-- Opening Marker --
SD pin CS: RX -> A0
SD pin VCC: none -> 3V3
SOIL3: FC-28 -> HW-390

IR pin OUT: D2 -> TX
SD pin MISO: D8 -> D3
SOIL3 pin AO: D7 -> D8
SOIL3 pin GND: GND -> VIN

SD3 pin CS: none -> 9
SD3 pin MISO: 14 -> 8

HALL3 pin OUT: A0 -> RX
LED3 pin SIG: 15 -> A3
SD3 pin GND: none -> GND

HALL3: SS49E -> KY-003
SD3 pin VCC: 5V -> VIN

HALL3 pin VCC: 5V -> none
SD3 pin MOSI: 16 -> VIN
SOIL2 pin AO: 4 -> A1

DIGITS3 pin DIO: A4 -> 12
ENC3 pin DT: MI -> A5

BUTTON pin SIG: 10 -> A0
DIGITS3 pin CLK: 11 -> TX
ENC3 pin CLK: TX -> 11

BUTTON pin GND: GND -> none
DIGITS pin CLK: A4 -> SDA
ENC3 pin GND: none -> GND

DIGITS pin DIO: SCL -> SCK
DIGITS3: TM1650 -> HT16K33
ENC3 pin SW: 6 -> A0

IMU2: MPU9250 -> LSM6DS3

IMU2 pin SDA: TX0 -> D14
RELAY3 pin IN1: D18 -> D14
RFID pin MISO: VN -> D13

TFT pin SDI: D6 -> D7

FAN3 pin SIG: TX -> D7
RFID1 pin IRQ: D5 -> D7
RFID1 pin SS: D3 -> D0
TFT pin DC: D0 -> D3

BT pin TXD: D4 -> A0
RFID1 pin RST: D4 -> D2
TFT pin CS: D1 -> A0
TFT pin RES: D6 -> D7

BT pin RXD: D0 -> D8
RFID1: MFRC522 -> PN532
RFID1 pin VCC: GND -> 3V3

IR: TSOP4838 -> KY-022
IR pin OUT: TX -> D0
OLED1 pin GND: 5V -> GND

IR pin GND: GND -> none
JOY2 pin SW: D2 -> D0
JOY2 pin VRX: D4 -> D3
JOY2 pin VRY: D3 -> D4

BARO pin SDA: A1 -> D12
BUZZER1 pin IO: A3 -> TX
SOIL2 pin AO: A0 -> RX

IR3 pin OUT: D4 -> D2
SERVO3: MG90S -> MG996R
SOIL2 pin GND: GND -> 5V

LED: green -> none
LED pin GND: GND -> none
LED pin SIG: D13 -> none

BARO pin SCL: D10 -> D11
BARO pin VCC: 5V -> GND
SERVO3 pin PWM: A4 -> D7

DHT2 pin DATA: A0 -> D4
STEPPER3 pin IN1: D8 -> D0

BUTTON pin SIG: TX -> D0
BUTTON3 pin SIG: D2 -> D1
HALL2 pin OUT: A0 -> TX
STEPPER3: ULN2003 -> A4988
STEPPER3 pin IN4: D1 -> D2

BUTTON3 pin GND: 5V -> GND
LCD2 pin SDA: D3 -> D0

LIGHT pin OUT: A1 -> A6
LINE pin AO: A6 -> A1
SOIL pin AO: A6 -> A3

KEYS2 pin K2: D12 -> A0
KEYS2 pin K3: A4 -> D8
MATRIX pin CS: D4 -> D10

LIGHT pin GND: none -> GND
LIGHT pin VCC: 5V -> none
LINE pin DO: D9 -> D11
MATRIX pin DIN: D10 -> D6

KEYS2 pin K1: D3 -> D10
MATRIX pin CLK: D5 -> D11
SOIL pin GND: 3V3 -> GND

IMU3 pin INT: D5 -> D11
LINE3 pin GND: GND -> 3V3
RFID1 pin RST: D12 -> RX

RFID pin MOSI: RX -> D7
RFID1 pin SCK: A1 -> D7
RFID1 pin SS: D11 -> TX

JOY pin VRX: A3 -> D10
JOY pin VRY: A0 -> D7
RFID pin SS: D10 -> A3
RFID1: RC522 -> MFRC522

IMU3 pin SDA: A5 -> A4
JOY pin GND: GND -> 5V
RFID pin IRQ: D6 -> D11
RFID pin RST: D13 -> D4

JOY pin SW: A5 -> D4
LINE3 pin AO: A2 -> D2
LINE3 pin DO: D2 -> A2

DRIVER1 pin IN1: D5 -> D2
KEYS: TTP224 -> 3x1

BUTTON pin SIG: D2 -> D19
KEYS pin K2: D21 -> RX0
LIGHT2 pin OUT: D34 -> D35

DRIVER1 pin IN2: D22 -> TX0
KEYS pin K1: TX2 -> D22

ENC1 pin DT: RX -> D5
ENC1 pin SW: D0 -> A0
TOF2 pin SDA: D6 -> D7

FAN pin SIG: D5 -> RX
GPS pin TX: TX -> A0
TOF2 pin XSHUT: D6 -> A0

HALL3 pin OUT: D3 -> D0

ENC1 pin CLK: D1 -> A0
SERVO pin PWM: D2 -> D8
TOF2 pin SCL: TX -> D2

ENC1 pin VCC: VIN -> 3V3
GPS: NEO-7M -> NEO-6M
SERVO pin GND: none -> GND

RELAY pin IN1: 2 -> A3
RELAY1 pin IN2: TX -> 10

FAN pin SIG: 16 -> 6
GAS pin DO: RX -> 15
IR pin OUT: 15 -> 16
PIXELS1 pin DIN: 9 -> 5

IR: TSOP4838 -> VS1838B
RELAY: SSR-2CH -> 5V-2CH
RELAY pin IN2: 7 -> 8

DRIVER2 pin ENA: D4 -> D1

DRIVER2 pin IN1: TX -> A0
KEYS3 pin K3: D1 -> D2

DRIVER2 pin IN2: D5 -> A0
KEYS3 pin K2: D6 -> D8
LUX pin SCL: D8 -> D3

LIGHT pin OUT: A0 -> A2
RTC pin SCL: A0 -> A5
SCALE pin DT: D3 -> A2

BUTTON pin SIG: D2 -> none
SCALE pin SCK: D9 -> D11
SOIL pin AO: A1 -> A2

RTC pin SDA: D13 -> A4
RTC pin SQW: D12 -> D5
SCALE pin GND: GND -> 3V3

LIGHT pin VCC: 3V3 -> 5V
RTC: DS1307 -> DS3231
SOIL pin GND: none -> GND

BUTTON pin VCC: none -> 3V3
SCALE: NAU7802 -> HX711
-- Closing Marker --
What you have to do. Now repeat the data exactly, keeping every line.

Exercise output.
SD pin CS: RX -> A0
SD pin VCC: none -> 3V3
SOIL3: FC-28 -> HW-390

IR pin OUT: D2 -> TX
SD pin MISO: D8 -> D3
SOIL3 pin AO: D7 -> D8
SOIL3 pin GND: GND -> VIN

SD3 pin CS: none -> 9
SD3 pin MISO: 14 -> 8

HALL3 pin OUT: A0 -> RX
LED3 pin SIG: 15 -> A3
SD3 pin GND: none -> GND

HALL3: SS49E -> KY-003
SD3 pin VCC: 5V -> VIN

HALL3 pin VCC: 5V -> none
SD3 pin MOSI: 16 -> VIN
SOIL2 pin AO: 4 -> A1

DIGITS3 pin DIO: A4 -> 12
ENC3 pin DT: MI -> A5

BUTTON pin SIG: 10 -> A0
DIGITS3 pin CLK: 11 -> TX
ENC3 pin CLK: TX -> 11

BUTTON pin GND: GND -> none
DIGITS pin CLK: A4 -> SDA
ENC3 pin GND: none -> GND

DIGITS pin DIO: SCL -> SCK
DIGITS3: TM1650 -> HT16K33
ENC3 pin SW: 6 -> A0

IMU2: MPU9250 -> LSM6DS3

IMU2 pin SDA: TX0 -> D14
RELAY3 pin IN1: D18 -> D14
RFID pin MISO: VN -> D13

TFT pin SDI: D6 -> D7

FAN3 pin SIG: TX -> D7
RFID1 pin IRQ: D5 -> D7
RFID1 pin SS: D3 -> D0
TFT pin DC: D0 -> D3

BT pin TXD: D4 -> A0
RFID1 pin RST: D4 -> D2
TFT pin CS: D1 -> A0
TFT pin RES: D6 -> D7

BT pin RXD: D0 -> D8
RFID1: MFRC522 -> PN532
RFID1 pin VCC: GND -> 3V3

IR: TSOP4838 -> KY-022
IR pin OUT: TX -> D0
OLED1 pin GND: 5V -> GND

IR pin GND: GND -> none
JOY2 pin SW: D2 -> D0
JOY2 pin VRX: D4 -> D3
JOY2 pin VRY: D3 -> D4

BARO pin SDA: A1 -> D12
BUZZER1 pin IO: A3 -> TX
SOIL2 pin AO: A0 -> RX

IR3 pin OUT: D4 -> D2
SERVO3: MG90S -> MG996R
SOIL2 pin GND: GND -> 5V

LED: green -> none
LED pin GND: GND -> none
LED pin SIG: D13 -> none

BARO pin SCL: D10 -> D11
BARO pin VCC: 5V -> GND
SERVO3 pin PWM: A4 -> D7

DHT2 pin DATA: A0 -> D4
STEPPER3 pin IN1: D8 -> D0

BUTTON pin SIG: TX -> D0
BUTTON3 pin SIG: D2 -> D1
HALL2 pin OUT: A0 -> TX
STEPPER3: ULN2003 -> A4988
STEPPER3 pin IN4: D1 -> D2

BUTTON3 pin GND: 5V -> GND
LCD2 pin SDA: D3 -> D0

LIGHT pin OUT: A1 -> A6
LINE pin AO: A6 -> A1
SOIL pin AO: A6 -> A3

KEYS2 pin K2: D12 -> A0
KEYS2 pin K3: A4 -> D8
MATRIX pin CS: D4 -> D10

LIGHT pin GND: none -> GND
LIGHT pin VCC: 5V -> none
LINE pin DO: D9 -> D11
MATRIX pin DIN: D10 -> D6

KEYS2 pin K1: D3 -> D10
MATRIX pin CLK: D5 -> D11
SOIL pin GND: 3V3 -> GND

IMU3 pin INT: D5 -> D11
LINE3 pin GND: GND -> 3V3
RFID1 pin RST: D12 -> RX

RFID pin MOSI: RX -> D7
RFID1 pin SCK: A1 -> D7
RFID1 pin SS: D11 -> TX

JOY pin VRX: A3 -> D10
JOY pin VRY: A0 -> D7
RFID pin SS: D10 -> A3
RFID1: RC522 -> MFRC522

IMU3 pin SDA: A5 -> A4
JOY pin GND: GND -> 5V
RFID pin IRQ: D6 -> D11
RFID pin RST: D13 -> D4

JOY pin SW: A5 -> D4
LINE3 pin AO: A2 -> D2
LINE3 pin DO: D2 -> A2

DRIVER1 pin IN1: D5 -> D2
KEYS: TTP224 -> 3x1

BUTTON pin SIG: D2 -> D19
KEYS pin K2: D21 -> RX0
LIGHT2 pin OUT: D34 -> D35

DRIVER1 pin IN2: D22 -> TX0
KEYS pin K1: TX2 -> D22

ENC1 pin DT: RX -> D5
ENC1 pin SW: D0 -> A0
TOF2 pin SDA: D6 -> D7

FAN pin SIG: D5 -> RX
GPS pin TX: TX -> A0
TOF2 pin XSHUT: D6 -> A0

HALL3 pin OUT: D3 -> D0

ENC1 pin CLK: D1 -> A0
SERVO pin PWM: D2 -> D8
TOF2 pin SCL: TX -> D2

ENC1 pin VCC: VIN -> 3V3
GPS: NEO-7M -> NEO-6M
SERVO pin GND: none -> GND

RELAY pin IN1: 2 -> A3
RELAY1 pin IN2: TX -> 10

FAN pin SIG: 16 -> 6
GAS pin DO: RX -> 15
IR pin OUT: 15 -> 16
PIXELS1 pin DIN: 9 -> 5

IR: TSOP4838 -> VS1838B
RELAY: SSR-2CH -> 5V-2CH
RELAY pin IN2: 7 -> 8

DRIVER2 pin ENA: D4 -> D1

DRIVER2 pin IN1: TX -> A0
KEYS3 pin K3: D1 -> D2

DRIVER2 pin IN2: D5 -> A0
KEYS3 pin K2: D6 -> D8
LUX pin SCL: D8 -> D3

LIGHT pin OUT: A0 -> A2
RTC pin SCL: A0 -> A5
SCALE pin DT: D3 -> A2

BUTTON pin SIG: D2 -> none
SCALE pin SCK: D9 -> D11
SOIL pin AO: A1 -> A2

RTC pin SDA: D13 -> A4
RTC pin SQW: D12 -> D5
SCALE pin GND: GND -> 3V3

LIGHT pin VCC: 3V3 -> 5V
RTC: DS1307 -> DS3231
SOIL pin GND: none -> GND

BUTTON pin VCC: none -> 3V3
SCALE: NAU7802 -> HX711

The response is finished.